Your assignment:
Retype, word for word, the line holding "C4: 220pF (GND, NET2) -> 15nF (GND, NET2)" and every line below it to the end of the listing. Leave out the pictures.

Listed entries:

:::

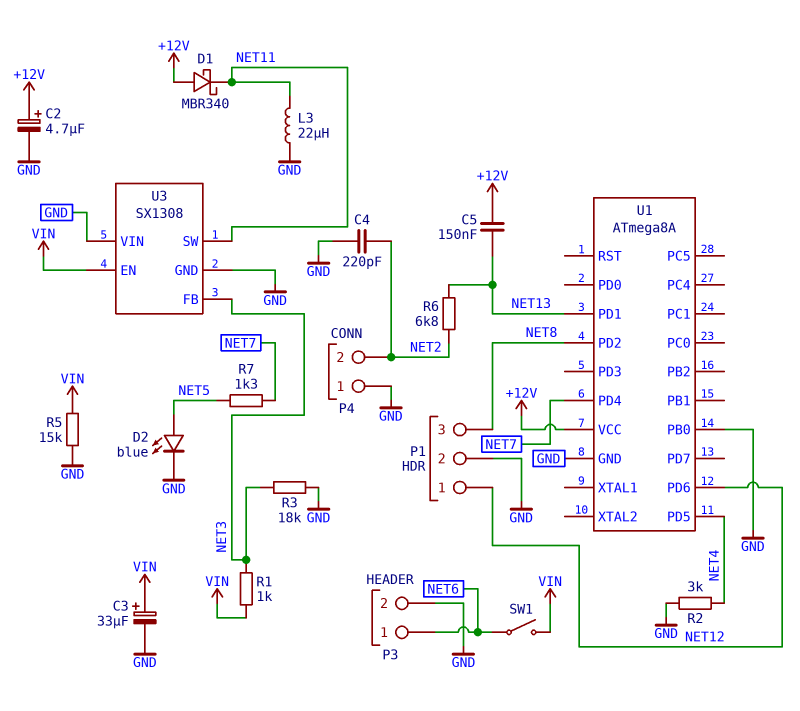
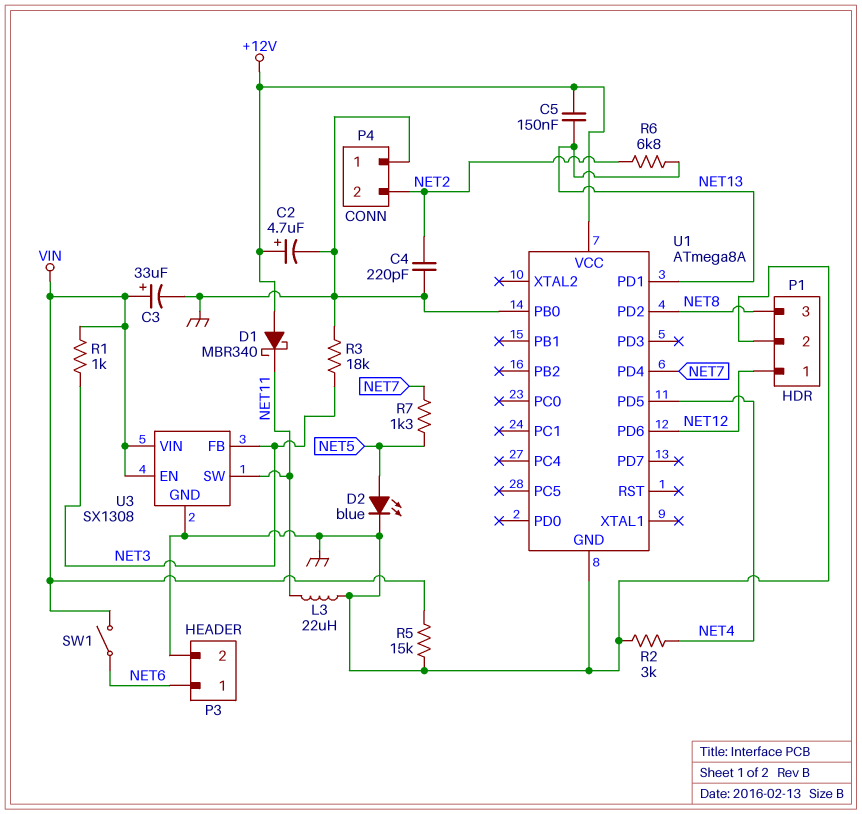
U3 pin VIN: GND -> VIN

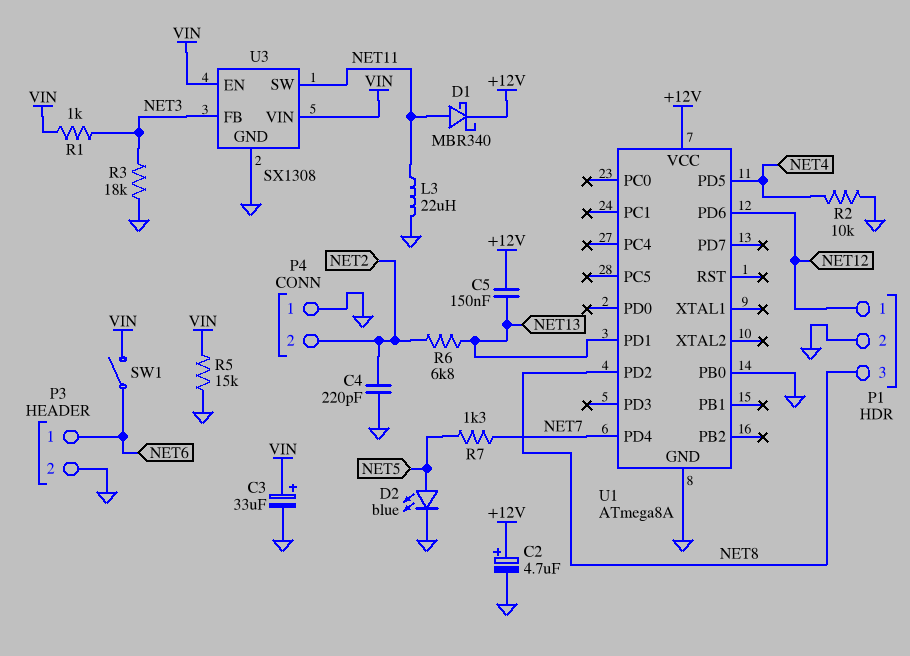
D1: schottky MBR340 (A +12V, K NET11) -> schottky MBR340 (A NET11, K +12V)
R2: 3k (GND, NET4) -> 10k (GND, NET4)

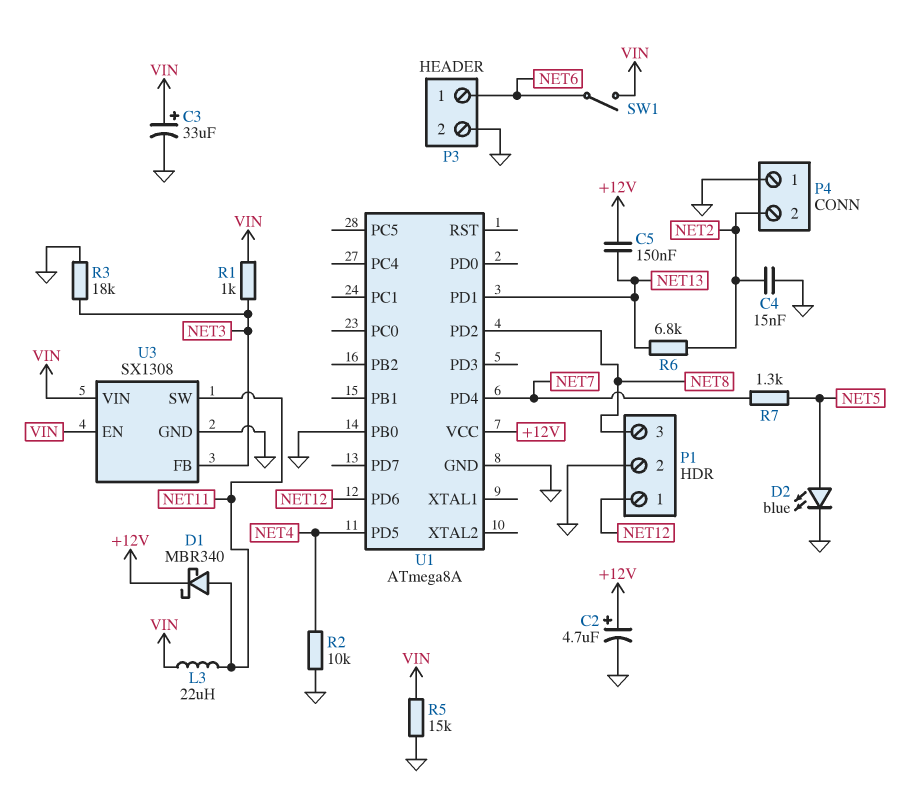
C4: 220pF (GND, NET2) -> 15nF (GND, NET2)
L3: 22uH (GND, NET11) -> 22uH (NET11, VIN)

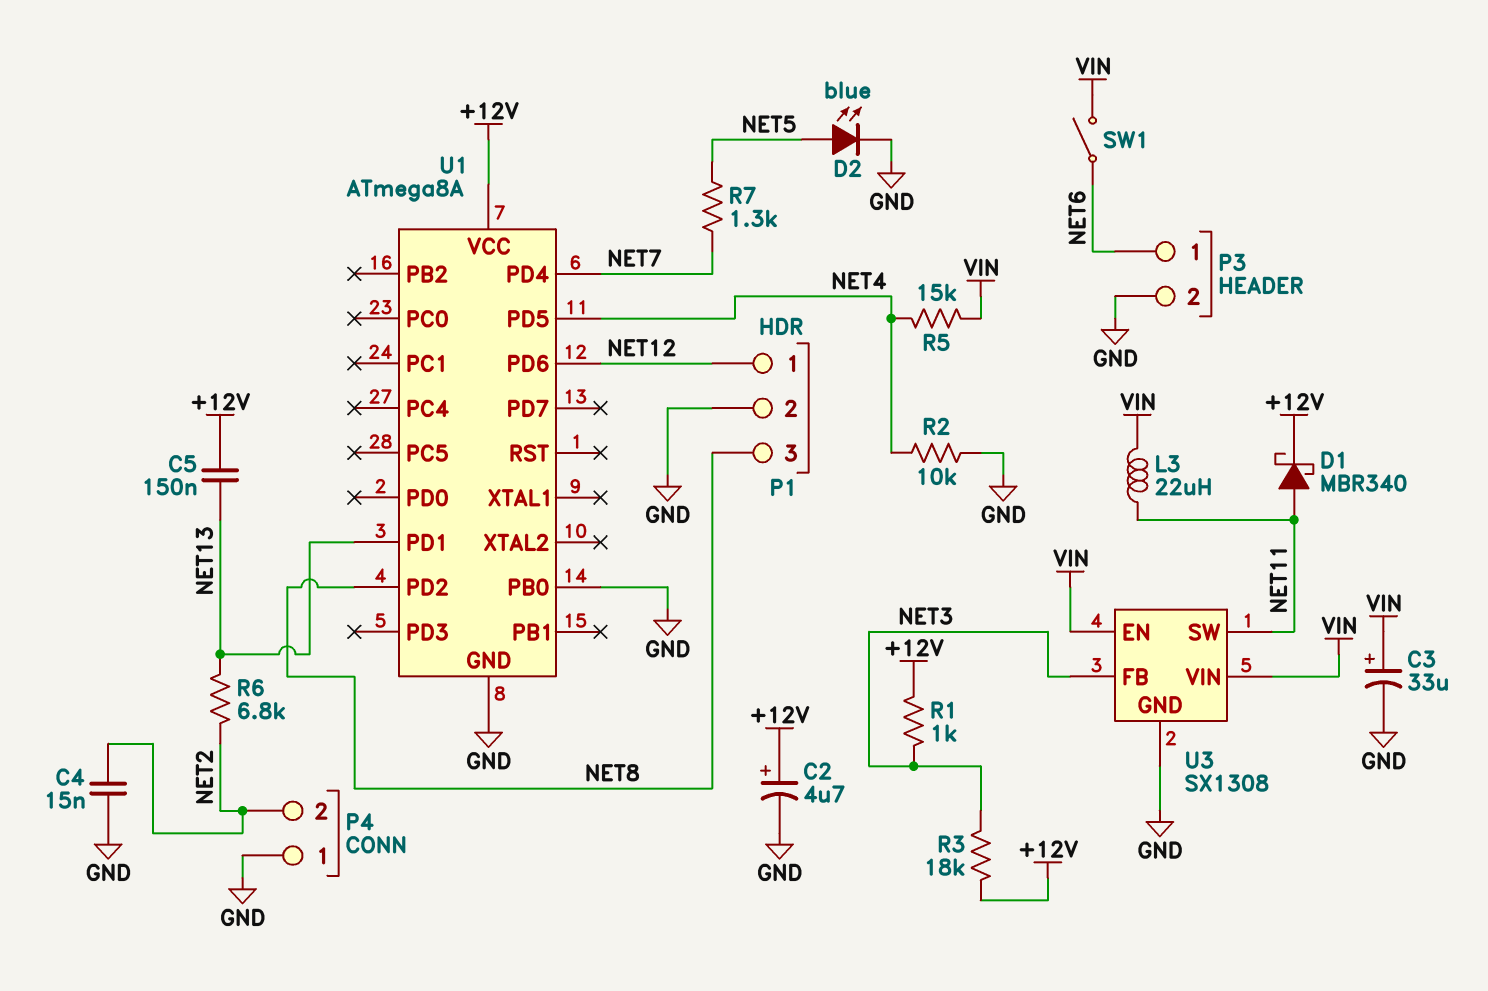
R1: 1k (NET3, VIN) -> 1k (+12V, NET3)
R3: 18k (GND, NET3) -> 18k (+12V, NET3)
R5: 15k (GND, VIN) -> 15k (NET4, VIN)

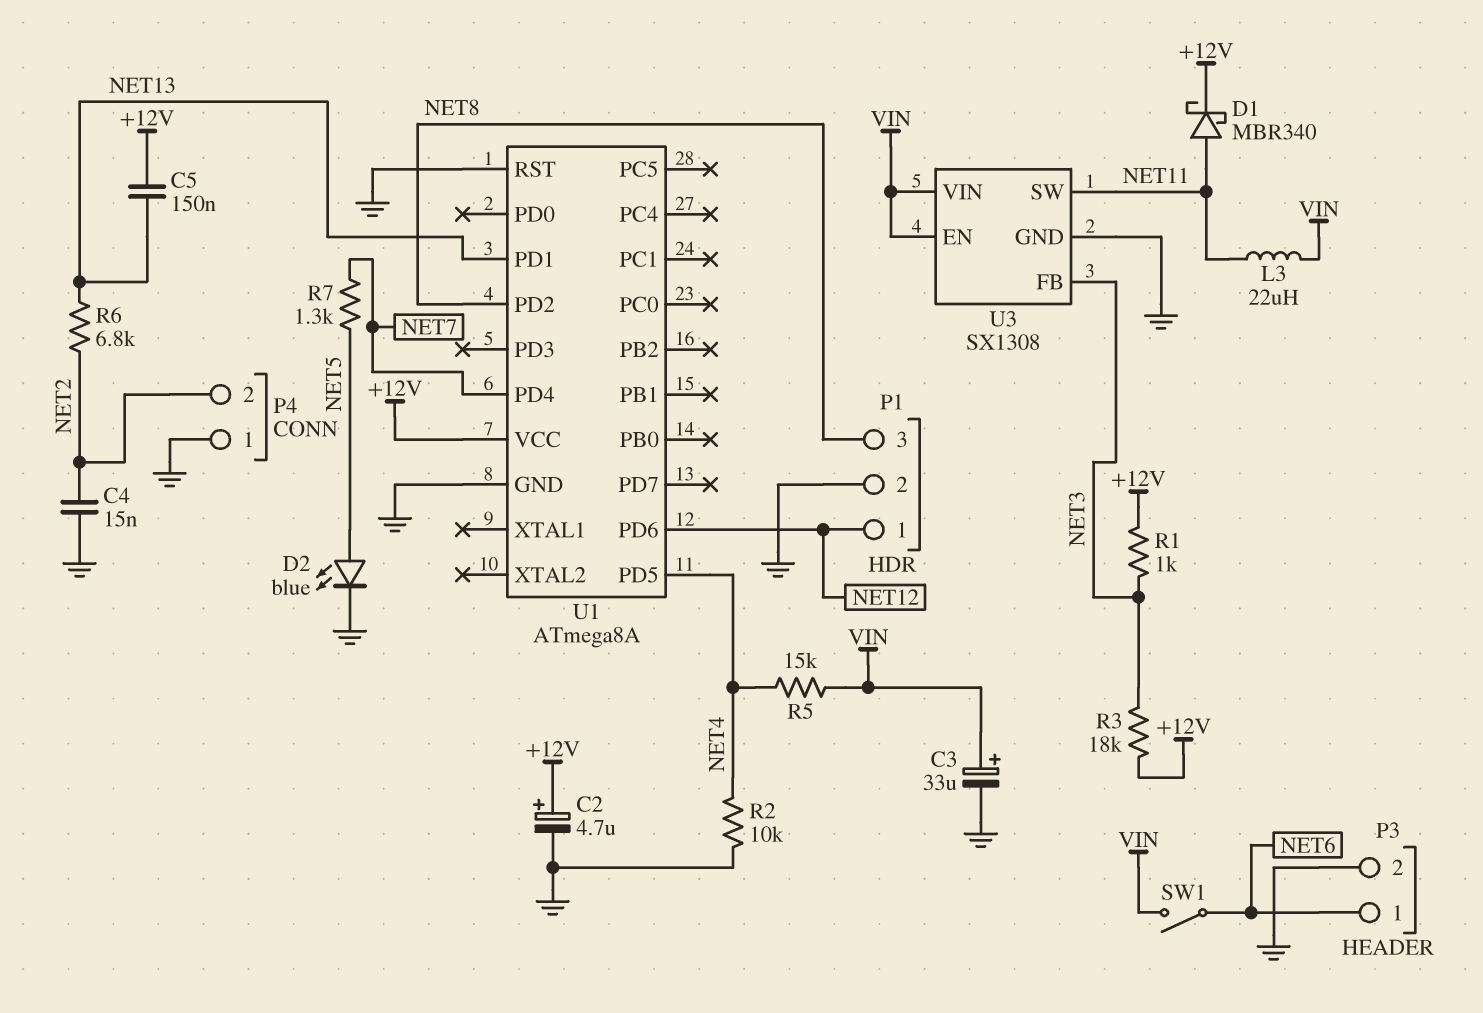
U1 pin PB0: GND -> none
U1 pin RST: none -> GND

:::

Answer section:
C4: 220pF (GND, NET2) -> 15nF (GND, NET2)
L3: 22uH (GND, NET11) -> 22uH (NET11, VIN)

R1: 1k (NET3, VIN) -> 1k (+12V, NET3)
R3: 18k (GND, NET3) -> 18k (+12V, NET3)
R5: 15k (GND, VIN) -> 15k (NET4, VIN)

U1 pin PB0: GND -> none
U1 pin RST: none -> GND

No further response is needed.